→ Work request
Copy the material below line for line, leaving every word, number, and mark unchanged.

Saved data entries:
%%

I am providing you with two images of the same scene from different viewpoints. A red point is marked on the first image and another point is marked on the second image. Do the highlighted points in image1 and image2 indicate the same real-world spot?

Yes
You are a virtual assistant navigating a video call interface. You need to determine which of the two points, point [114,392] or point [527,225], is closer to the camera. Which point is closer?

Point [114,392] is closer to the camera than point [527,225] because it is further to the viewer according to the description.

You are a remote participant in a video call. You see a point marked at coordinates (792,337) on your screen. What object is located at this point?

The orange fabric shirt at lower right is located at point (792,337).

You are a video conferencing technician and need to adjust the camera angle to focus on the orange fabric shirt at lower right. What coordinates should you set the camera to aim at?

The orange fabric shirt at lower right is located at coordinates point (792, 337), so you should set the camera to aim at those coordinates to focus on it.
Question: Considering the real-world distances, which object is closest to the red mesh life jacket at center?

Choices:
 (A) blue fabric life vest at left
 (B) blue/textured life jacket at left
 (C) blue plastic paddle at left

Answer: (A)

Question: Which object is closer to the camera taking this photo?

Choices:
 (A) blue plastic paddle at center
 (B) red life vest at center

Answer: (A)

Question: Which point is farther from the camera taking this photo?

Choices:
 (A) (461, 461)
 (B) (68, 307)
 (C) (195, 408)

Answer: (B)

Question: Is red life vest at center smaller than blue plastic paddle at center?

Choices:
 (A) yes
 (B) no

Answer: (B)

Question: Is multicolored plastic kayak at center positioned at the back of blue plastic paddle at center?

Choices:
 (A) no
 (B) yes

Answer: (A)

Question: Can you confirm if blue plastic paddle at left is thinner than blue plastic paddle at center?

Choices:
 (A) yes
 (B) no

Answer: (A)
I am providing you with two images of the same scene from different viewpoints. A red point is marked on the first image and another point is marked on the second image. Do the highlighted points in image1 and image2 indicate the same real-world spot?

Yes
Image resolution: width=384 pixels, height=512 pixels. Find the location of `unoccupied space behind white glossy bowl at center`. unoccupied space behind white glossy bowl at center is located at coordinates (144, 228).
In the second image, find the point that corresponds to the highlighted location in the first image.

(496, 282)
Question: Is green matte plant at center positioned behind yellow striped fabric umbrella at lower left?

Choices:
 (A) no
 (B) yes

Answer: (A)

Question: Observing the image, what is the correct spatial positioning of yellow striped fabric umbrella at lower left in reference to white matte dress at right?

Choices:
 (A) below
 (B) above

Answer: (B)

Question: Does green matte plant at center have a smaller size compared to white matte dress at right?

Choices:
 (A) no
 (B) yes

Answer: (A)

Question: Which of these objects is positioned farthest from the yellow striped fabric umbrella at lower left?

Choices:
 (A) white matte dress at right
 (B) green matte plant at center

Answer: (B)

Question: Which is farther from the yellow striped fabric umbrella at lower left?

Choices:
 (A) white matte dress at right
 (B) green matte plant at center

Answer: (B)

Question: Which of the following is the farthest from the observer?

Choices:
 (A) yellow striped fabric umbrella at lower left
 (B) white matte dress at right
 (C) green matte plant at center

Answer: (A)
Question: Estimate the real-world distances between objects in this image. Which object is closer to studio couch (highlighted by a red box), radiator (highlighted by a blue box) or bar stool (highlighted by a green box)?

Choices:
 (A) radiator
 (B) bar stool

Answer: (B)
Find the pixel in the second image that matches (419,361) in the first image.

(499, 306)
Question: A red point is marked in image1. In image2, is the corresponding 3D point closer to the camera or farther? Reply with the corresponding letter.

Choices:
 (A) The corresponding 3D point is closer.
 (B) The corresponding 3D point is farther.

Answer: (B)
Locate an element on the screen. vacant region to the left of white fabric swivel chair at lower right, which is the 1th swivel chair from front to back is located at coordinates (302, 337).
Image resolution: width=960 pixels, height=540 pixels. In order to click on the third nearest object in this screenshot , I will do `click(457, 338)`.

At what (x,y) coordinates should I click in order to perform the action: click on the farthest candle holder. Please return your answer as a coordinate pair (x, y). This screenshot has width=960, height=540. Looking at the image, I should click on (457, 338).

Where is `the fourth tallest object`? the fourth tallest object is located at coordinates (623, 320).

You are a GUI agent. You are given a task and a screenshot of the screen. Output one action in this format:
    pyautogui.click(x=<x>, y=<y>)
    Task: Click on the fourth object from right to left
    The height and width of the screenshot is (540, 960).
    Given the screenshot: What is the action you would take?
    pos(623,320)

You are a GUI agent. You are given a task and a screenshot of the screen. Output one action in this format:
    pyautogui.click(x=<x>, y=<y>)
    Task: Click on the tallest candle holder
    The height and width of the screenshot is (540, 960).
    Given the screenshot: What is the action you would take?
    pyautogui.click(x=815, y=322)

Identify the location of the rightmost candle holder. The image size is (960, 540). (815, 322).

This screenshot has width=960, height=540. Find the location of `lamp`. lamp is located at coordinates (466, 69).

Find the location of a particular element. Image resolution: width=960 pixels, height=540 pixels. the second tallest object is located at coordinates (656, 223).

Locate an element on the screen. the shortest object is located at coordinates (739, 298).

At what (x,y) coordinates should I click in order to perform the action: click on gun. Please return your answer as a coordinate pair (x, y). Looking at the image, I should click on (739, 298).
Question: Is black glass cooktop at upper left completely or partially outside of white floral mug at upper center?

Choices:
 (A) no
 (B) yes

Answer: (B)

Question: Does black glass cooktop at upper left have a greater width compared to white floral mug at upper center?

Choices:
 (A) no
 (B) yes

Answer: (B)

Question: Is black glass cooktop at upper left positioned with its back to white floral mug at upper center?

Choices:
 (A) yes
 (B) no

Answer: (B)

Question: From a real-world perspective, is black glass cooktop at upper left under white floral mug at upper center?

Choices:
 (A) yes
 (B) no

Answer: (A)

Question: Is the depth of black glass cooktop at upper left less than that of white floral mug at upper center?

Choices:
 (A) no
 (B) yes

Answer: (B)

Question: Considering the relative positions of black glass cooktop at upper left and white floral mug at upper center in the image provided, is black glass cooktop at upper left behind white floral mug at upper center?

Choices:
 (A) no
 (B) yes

%%

→ Response to the exercise
I am providing you with two images of the same scene from different viewpoints. A red point is marked on the first image and another point is marked on the second image. Do the highlighted points in image1 and image2 indicate the same real-world spot?

Yes
You are a virtual assistant navigating a video call interface. You need to determine which of the two points, point [114,392] or point [527,225], is closer to the camera. Which point is closer?

Point [114,392] is closer to the camera than point [527,225] because it is further to the viewer according to the description.

You are a remote participant in a video call. You see a point marked at coordinates (792,337) on your screen. What object is located at this point?

The orange fabric shirt at lower right is located at point (792,337).

You are a video conferencing technician and need to adjust the camera angle to focus on the orange fabric shirt at lower right. What coordinates should you set the camera to aim at?

The orange fabric shirt at lower right is located at coordinates point (792, 337), so you should set the camera to aim at those coordinates to focus on it.
Question: Considering the real-world distances, which object is closest to the red mesh life jacket at center?

Choices:
 (A) blue fabric life vest at left
 (B) blue/textured life jacket at left
 (C) blue plastic paddle at left

Answer: (A)

Question: Which object is closer to the camera taking this photo?

Choices:
 (A) blue plastic paddle at center
 (B) red life vest at center

Answer: (A)

Question: Which point is farther from the camera taking this photo?

Choices:
 (A) (461, 461)
 (B) (68, 307)
 (C) (195, 408)

Answer: (B)

Question: Is red life vest at center smaller than blue plastic paddle at center?

Choices:
 (A) yes
 (B) no

Answer: (B)

Question: Is multicolored plastic kayak at center positioned at the back of blue plastic paddle at center?

Choices:
 (A) no
 (B) yes

Answer: (A)

Question: Can you confirm if blue plastic paddle at left is thinner than blue plastic paddle at center?

Choices:
 (A) yes
 (B) no

Answer: (A)
I am providing you with two images of the same scene from different viewpoints. A red point is marked on the first image and another point is marked on the second image. Do the highlighted points in image1 and image2 indicate the same real-world spot?

Yes
Image resolution: width=384 pixels, height=512 pixels. Find the location of `unoccupied space behind white glossy bowl at center`. unoccupied space behind white glossy bowl at center is located at coordinates (144, 228).
In the second image, find the point that corresponds to the highlighted location in the first image.

(496, 282)
Question: Is green matte plant at center positioned behind yellow striped fabric umbrella at lower left?

Choices:
 (A) no
 (B) yes

Answer: (A)

Question: Observing the image, what is the correct spatial positioning of yellow striped fabric umbrella at lower left in reference to white matte dress at right?

Choices:
 (A) below
 (B) above

Answer: (B)

Question: Does green matte plant at center have a smaller size compared to white matte dress at right?

Choices:
 (A) no
 (B) yes

Answer: (A)

Question: Which of these objects is positioned farthest from the yellow striped fabric umbrella at lower left?

Choices:
 (A) white matte dress at right
 (B) green matte plant at center

Answer: (B)

Question: Which is farther from the yellow striped fabric umbrella at lower left?

Choices:
 (A) white matte dress at right
 (B) green matte plant at center

Answer: (B)

Question: Which of the following is the farthest from the observer?

Choices:
 (A) yellow striped fabric umbrella at lower left
 (B) white matte dress at right
 (C) green matte plant at center

Answer: (A)
Question: Estimate the real-world distances between objects in this image. Which object is closer to studio couch (highlighted by a red box), radiator (highlighted by a blue box) or bar stool (highlighted by a green box)?

Choices:
 (A) radiator
 (B) bar stool

Answer: (B)
Find the pixel in the second image that matches (419,361) in the first image.

(499, 306)
Question: A red point is marked in image1. In image2, is the corresponding 3D point closer to the camera or farther? Reply with the corresponding letter.

Choices:
 (A) The corresponding 3D point is closer.
 (B) The corresponding 3D point is farther.

Answer: (B)
Locate an element on the screen. vacant region to the left of white fabric swivel chair at lower right, which is the 1th swivel chair from front to back is located at coordinates (302, 337).
Image resolution: width=960 pixels, height=540 pixels. In order to click on the third nearest object in this screenshot , I will do `click(457, 338)`.

At what (x,y) coordinates should I click in order to perform the action: click on the farthest candle holder. Please return your answer as a coordinate pair (x, y). This screenshot has width=960, height=540. Looking at the image, I should click on (457, 338).

Where is `the fourth tallest object`? the fourth tallest object is located at coordinates (623, 320).

You are a GUI agent. You are given a task and a screenshot of the screen. Output one action in this format:
    pyautogui.click(x=<x>, y=<y>)
    Task: Click on the fourth object from right to left
    The height and width of the screenshot is (540, 960).
    Given the screenshot: What is the action you would take?
    pos(623,320)

You are a GUI agent. You are given a task and a screenshot of the screen. Output one action in this format:
    pyautogui.click(x=<x>, y=<y>)
    Task: Click on the tallest candle holder
    The height and width of the screenshot is (540, 960).
    Given the screenshot: What is the action you would take?
    pyautogui.click(x=815, y=322)

Identify the location of the rightmost candle holder. The image size is (960, 540). (815, 322).

This screenshot has width=960, height=540. Find the location of `lamp`. lamp is located at coordinates (466, 69).

Find the location of a particular element. Image resolution: width=960 pixels, height=540 pixels. the second tallest object is located at coordinates (656, 223).

Locate an element on the screen. the shortest object is located at coordinates (739, 298).

At what (x,y) coordinates should I click in order to perform the action: click on gun. Please return your answer as a coordinate pair (x, y). Looking at the image, I should click on (739, 298).
Question: Is black glass cooktop at upper left completely or partially outside of white floral mug at upper center?

Choices:
 (A) no
 (B) yes

Answer: (B)

Question: Does black glass cooktop at upper left have a greater width compared to white floral mug at upper center?

Choices:
 (A) no
 (B) yes

Answer: (B)

Question: Is black glass cooktop at upper left positioned with its back to white floral mug at upper center?

Choices:
 (A) yes
 (B) no

Answer: (B)

Question: From a real-world perspective, is black glass cooktop at upper left under white floral mug at upper center?

Choices:
 (A) yes
 (B) no

Answer: (A)

Question: Is the depth of black glass cooktop at upper left less than that of white floral mug at upper center?

Choices:
 (A) no
 (B) yes

Answer: (B)

Question: Considering the relative positions of black glass cooktop at upper left and white floral mug at upper center in the image provided, is black glass cooktop at upper left behind white floral mug at upper center?

Choices:
 (A) no
 (B) yes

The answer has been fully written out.